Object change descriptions
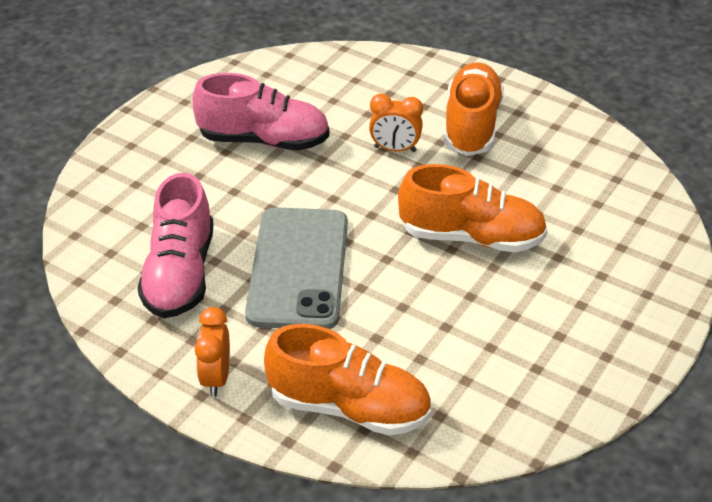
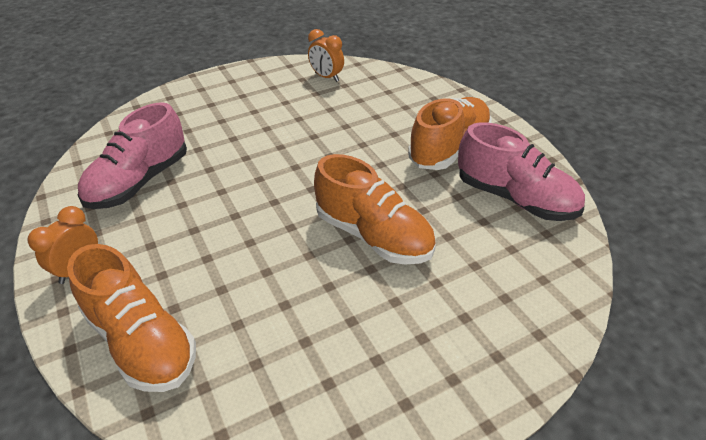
camera: 30 degrees right, 0 degrees up
(264, 140) = (286, 112): pink shoe -> pink shoe (515, 198)
(298, 268) = (220, 209): grey phone -> none
(395, 149) = (373, 147): orange clock -> orange clock (326, 77)

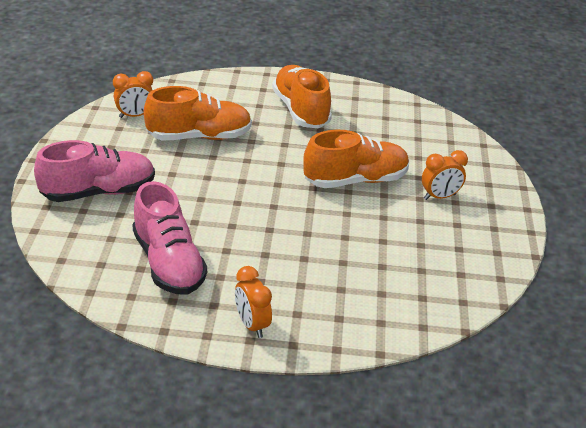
camera: 60 degrees left, 5 degrees down
(142, 341) = (360, 312): orange shoe -> orange shoe (199, 136)
(416, 318) = (439, 197): none -> orange clock
(515, 198) = (377, 114): pink shoe -> pink shoe (99, 192)

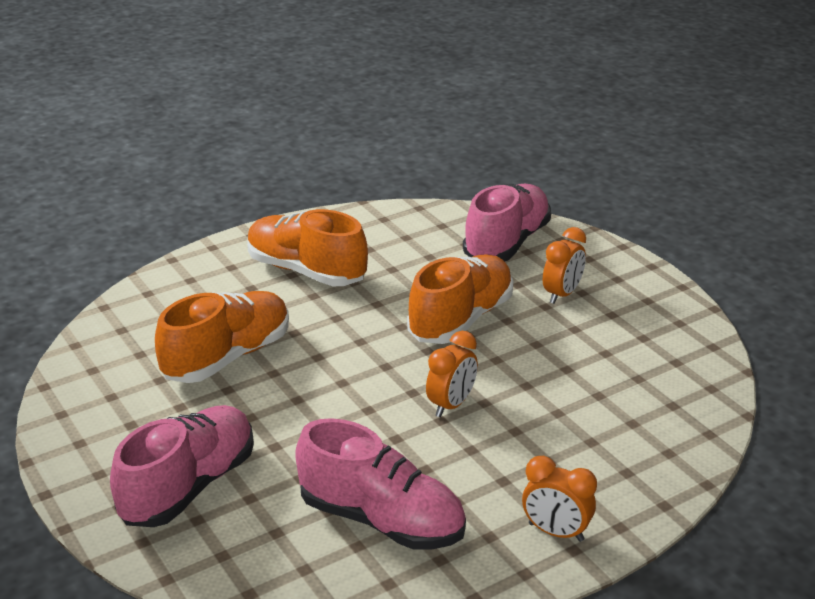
camera: 35 degrees left, 5 degrees down
(135, 116) = (113, 371): orange clock -> orange clock (451, 405)
(445, 150) = (507, 243): none -> pink shoe

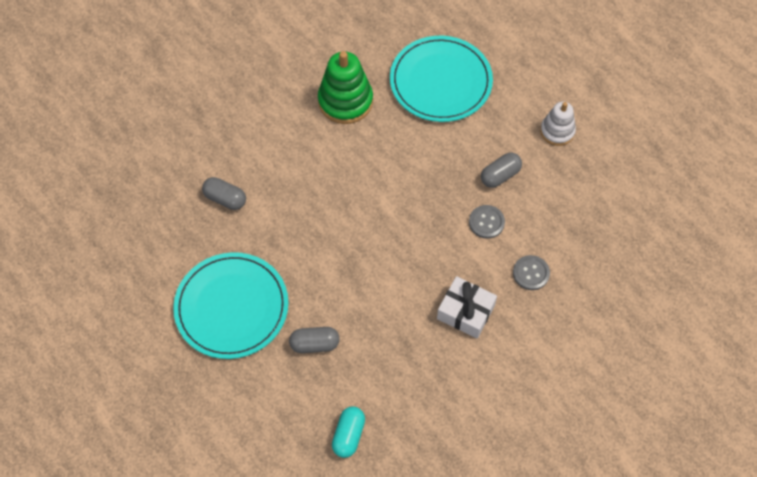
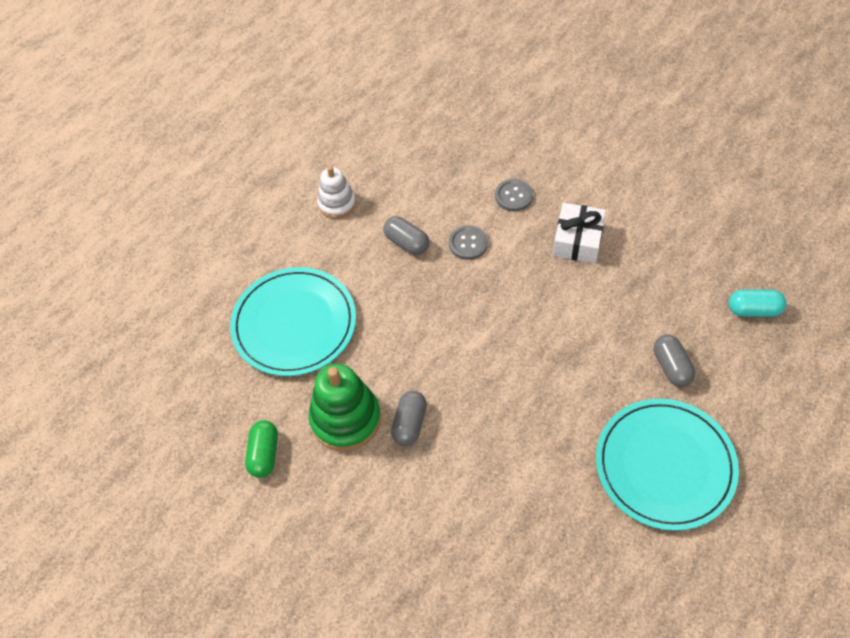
camera: 100 degrees left, 5 degrees down
(225, 199) = (526, 519): grey capsule -> grey capsule (410, 424)
(334, 47) = (264, 454): none -> green capsule

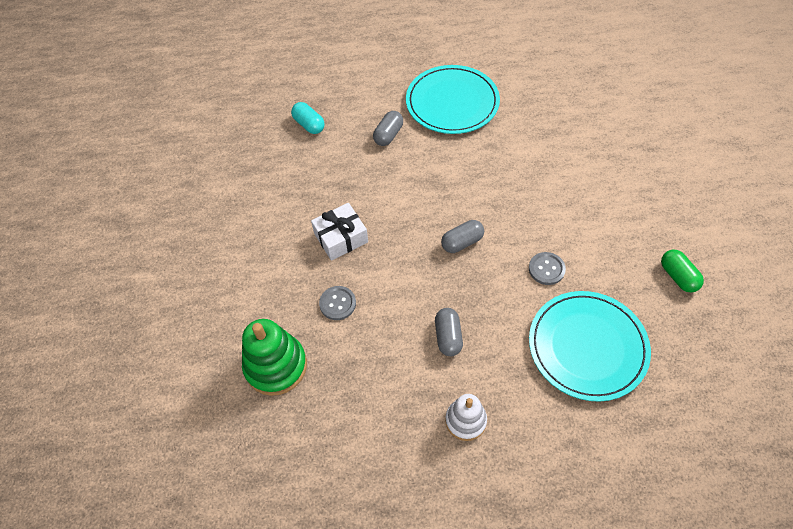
camera: 135 degrees left, 0 degrees up
(264, 454) = (678, 276): green capsule -> green capsule turned 75 degrees counterclockwise
(345, 419) = (605, 255): green stacking toy -> green stacking toy (276, 366)
(410, 424) = (566, 221): grey capsule -> grey capsule (462, 242)
(468, 243) = (408, 298): grey button -> grey button (546, 269)

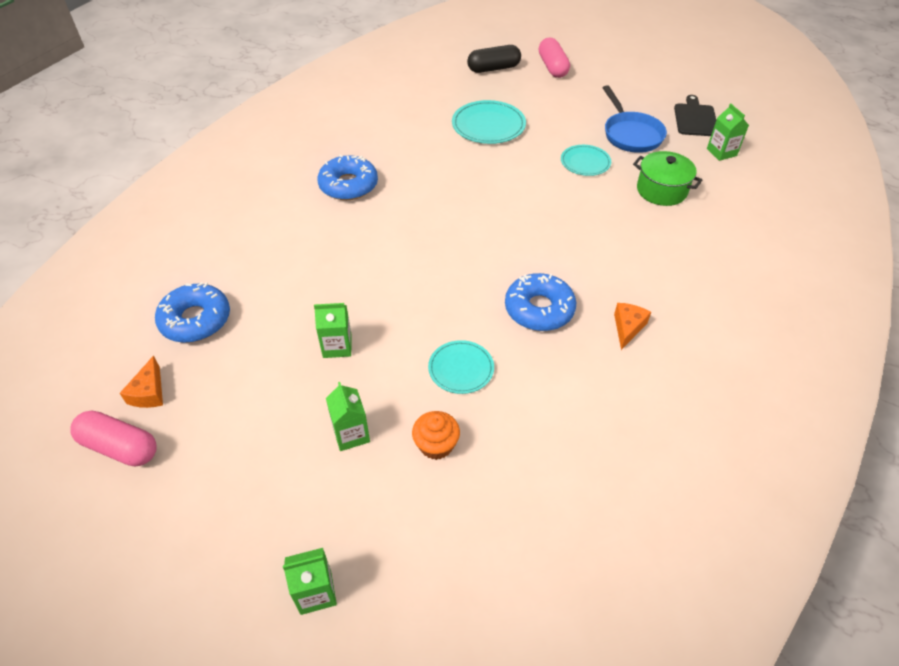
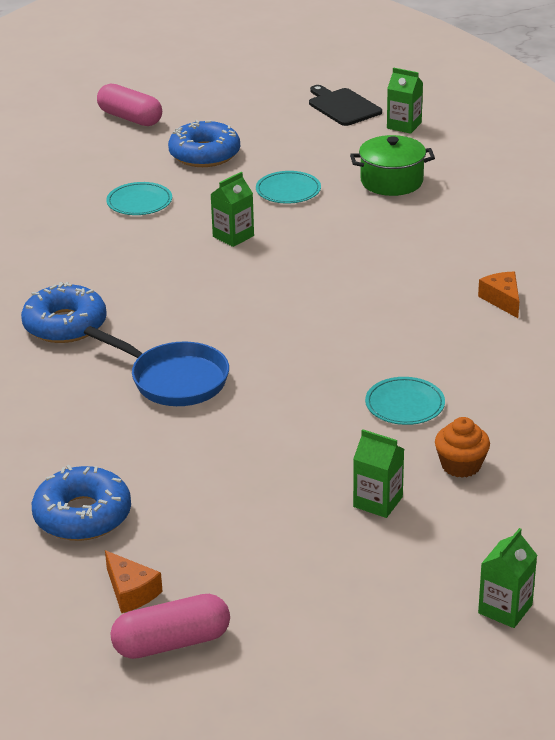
camera: 40 degrees left, 15 degrees down
(337, 346) = (266, 452): green carton -> green carton (233, 236)
(488, 125) = (139, 202): turquoise plate -> turquoise plate, size x0.64
(493, 68) = (64, 146): black capsule -> none
(539, 309) = (410, 326): blue donut -> blue donut (204, 154)
(631, 134) = (299, 147): blue pan -> blue pan (174, 380)

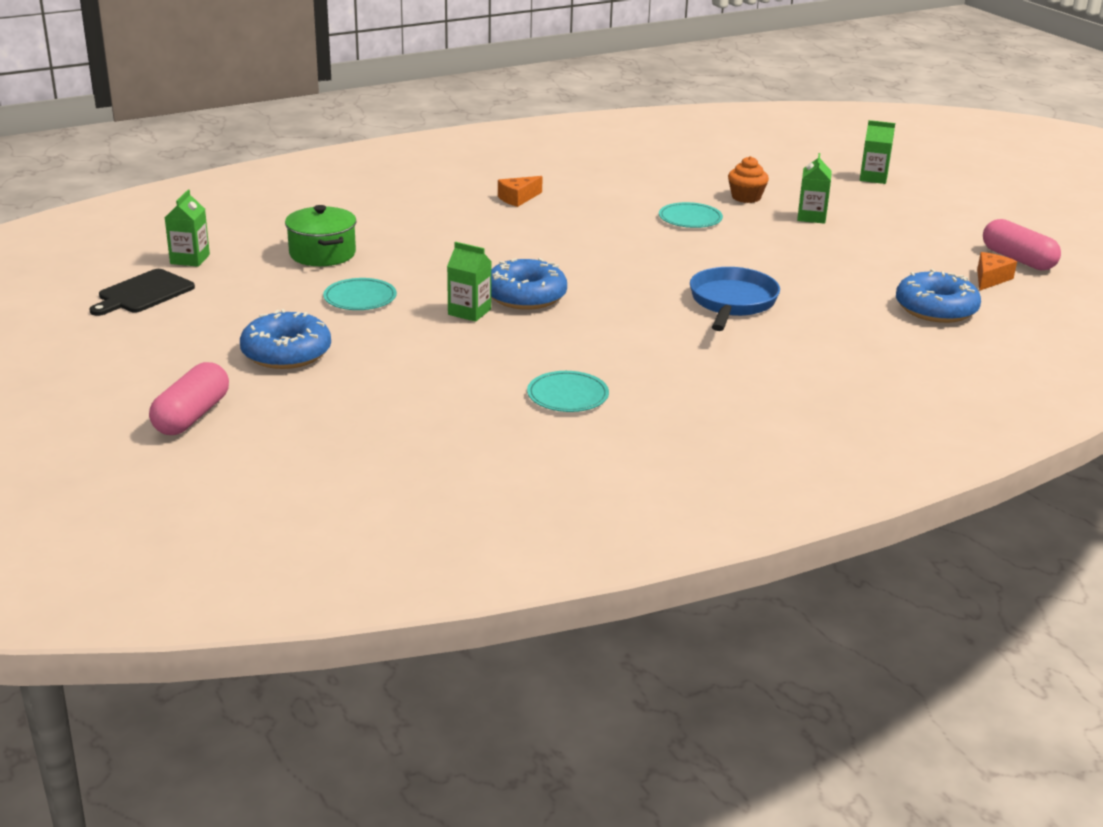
camera: 110 degrees left, 5 degrees down
(65, 325) = (687, 366): blue donut -> blue donut (525, 296)
(139, 202) = (418, 371): turquoise plate -> turquoise plate (567, 395)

## What to work on
Word for word, give again the lines from the first entry to the line with "(445, 150) = (507, 243): none -> pink shoe", inclusive. Exclude the pictures.

## Reply
camera: 30 degrees right, 0 degrees up
(264, 140) = (286, 112): pink shoe -> pink shoe (515, 198)
(298, 268) = (220, 209): grey phone -> none
(395, 149) = (373, 147): orange clock -> orange clock (326, 77)

camera: 60 degrees left, 5 degrees down
(142, 341) = (360, 312): orange shoe -> orange shoe (199, 136)
(416, 318) = (439, 197): none -> orange clock
(515, 198) = (377, 114): pink shoe -> pink shoe (99, 192)

camera: 35 degrees left, 5 degrees down
(135, 116) = (113, 371): orange clock -> orange clock (451, 405)
(445, 150) = (507, 243): none -> pink shoe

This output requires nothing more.